■ **EXERCISE BRIEF**
List each line of the entries below that contains the word "kern".
[begin MATERIALS PROVIDED]
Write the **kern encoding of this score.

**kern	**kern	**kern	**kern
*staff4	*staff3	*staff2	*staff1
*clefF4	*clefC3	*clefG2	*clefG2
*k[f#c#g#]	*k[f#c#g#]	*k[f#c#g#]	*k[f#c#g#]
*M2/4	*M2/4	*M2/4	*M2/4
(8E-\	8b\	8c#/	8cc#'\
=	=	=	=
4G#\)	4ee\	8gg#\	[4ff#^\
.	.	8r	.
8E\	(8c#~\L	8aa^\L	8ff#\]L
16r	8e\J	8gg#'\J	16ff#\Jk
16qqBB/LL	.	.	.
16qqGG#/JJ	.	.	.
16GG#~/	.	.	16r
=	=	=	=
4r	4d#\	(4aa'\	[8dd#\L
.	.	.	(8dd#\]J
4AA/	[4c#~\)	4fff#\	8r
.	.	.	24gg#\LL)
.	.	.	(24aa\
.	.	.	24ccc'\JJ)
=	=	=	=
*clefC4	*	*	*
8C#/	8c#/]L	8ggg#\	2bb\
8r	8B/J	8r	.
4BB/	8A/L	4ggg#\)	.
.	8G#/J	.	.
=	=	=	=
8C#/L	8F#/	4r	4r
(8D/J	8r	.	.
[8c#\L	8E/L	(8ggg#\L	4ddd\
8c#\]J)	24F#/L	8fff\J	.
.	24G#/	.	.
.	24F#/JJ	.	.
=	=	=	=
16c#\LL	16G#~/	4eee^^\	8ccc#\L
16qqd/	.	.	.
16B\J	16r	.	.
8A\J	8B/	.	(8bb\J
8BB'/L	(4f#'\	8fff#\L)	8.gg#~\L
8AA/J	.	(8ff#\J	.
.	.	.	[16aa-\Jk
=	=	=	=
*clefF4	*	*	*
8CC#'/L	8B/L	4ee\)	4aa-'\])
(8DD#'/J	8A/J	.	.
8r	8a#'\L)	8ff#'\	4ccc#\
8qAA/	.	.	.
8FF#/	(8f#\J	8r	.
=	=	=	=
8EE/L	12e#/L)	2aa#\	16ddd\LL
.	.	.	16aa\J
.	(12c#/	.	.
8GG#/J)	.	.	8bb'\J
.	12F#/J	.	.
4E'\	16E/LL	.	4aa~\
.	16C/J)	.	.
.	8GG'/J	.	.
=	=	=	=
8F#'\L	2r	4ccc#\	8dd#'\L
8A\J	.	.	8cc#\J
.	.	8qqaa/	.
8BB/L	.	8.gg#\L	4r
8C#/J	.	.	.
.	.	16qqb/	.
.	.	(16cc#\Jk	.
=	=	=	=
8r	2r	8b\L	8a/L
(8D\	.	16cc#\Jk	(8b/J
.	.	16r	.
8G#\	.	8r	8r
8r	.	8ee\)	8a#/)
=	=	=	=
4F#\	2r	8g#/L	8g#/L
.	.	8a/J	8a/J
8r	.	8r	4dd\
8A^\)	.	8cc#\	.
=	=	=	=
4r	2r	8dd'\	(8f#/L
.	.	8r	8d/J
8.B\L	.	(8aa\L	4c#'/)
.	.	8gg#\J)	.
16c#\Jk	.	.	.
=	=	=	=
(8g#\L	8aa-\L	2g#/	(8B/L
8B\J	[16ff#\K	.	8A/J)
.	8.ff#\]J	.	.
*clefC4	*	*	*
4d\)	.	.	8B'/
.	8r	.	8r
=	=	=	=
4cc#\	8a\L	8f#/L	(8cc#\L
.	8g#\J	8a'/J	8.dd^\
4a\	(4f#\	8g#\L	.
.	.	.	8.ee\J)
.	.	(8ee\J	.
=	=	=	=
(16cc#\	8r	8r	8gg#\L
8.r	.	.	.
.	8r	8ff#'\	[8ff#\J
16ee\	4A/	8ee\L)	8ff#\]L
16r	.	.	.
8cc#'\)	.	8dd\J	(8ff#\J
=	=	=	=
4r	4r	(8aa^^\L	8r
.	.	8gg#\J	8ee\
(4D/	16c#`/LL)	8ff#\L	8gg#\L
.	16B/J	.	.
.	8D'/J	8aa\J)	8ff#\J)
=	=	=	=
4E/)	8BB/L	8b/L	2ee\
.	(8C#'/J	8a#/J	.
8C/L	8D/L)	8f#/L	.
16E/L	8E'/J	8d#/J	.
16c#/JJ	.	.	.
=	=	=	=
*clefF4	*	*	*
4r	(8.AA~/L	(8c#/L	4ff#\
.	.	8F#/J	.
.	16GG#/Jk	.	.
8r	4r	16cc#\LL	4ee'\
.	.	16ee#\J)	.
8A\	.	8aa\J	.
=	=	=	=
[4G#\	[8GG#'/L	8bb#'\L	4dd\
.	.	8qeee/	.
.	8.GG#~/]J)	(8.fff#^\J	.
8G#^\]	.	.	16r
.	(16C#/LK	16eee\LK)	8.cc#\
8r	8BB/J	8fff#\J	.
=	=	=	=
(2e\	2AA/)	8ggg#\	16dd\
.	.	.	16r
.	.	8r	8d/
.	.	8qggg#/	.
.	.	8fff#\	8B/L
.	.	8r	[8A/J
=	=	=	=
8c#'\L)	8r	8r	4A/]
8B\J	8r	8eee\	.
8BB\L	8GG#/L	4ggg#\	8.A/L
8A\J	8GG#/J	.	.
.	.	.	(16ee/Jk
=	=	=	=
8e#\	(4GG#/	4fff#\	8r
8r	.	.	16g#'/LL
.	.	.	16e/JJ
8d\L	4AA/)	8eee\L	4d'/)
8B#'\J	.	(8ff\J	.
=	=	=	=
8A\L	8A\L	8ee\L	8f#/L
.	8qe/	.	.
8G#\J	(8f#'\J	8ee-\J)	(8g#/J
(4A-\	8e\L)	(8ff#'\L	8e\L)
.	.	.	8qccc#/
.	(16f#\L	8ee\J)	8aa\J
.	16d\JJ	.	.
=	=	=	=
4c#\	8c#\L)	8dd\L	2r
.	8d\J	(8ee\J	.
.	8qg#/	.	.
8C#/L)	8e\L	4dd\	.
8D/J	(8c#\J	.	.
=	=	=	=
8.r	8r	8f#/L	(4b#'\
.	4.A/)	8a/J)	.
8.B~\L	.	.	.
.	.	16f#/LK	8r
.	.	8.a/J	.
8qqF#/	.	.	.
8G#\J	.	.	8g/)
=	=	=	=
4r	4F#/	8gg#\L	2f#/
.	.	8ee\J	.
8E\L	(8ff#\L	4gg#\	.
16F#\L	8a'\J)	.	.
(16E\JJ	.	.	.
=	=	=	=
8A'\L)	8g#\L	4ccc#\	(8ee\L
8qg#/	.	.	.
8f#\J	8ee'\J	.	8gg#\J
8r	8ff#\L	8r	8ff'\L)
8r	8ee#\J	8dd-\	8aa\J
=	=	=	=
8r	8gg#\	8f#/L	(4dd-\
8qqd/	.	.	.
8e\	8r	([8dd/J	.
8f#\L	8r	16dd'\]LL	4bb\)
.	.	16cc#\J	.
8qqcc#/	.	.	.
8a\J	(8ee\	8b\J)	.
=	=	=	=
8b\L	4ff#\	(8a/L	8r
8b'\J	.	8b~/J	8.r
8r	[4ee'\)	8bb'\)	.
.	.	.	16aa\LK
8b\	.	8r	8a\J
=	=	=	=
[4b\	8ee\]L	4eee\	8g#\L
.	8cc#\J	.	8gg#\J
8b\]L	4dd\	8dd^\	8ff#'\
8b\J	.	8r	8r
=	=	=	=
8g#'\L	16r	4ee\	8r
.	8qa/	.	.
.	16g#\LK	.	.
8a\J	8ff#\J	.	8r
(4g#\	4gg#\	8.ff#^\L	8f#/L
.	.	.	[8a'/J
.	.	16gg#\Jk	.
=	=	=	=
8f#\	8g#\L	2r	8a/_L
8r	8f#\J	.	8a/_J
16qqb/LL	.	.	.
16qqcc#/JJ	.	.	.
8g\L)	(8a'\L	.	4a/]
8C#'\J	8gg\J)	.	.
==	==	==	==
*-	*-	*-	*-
[end MATERIALS PROVIDED]
■ **WRITTEN RESPONSE**
Write the **kern encoding of this score.
**kern	**kern	**kern	**kern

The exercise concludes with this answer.